# [Directions]
Return every record verbatim.

# [Records supplied]
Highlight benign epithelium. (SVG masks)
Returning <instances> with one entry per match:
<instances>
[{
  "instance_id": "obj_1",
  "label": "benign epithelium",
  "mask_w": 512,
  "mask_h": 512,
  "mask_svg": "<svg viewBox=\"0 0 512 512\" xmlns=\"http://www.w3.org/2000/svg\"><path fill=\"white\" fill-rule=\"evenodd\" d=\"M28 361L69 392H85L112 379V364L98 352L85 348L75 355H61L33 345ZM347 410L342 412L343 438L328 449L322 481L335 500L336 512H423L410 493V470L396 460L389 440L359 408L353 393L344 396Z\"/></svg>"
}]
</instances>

# [Reply]
Highlight benign epithelium. (SVG masks)
Returning <instances> with one entry per match:
<instances>
[{
  "instance_id": "obj_1",
  "label": "benign epithelium",
  "mask_w": 512,
  "mask_h": 512,
  "mask_svg": "<svg viewBox=\"0 0 512 512\" xmlns=\"http://www.w3.org/2000/svg\"><path fill=\"white\" fill-rule=\"evenodd\" d=\"M28 361L69 392H85L112 379V364L98 352L85 348L75 355H61L33 345ZM347 410L342 412L343 438L328 449L322 481L335 500L336 512H423L410 493V470L396 460L389 440L359 408L353 393L344 396Z\"/></svg>"
}]
</instances>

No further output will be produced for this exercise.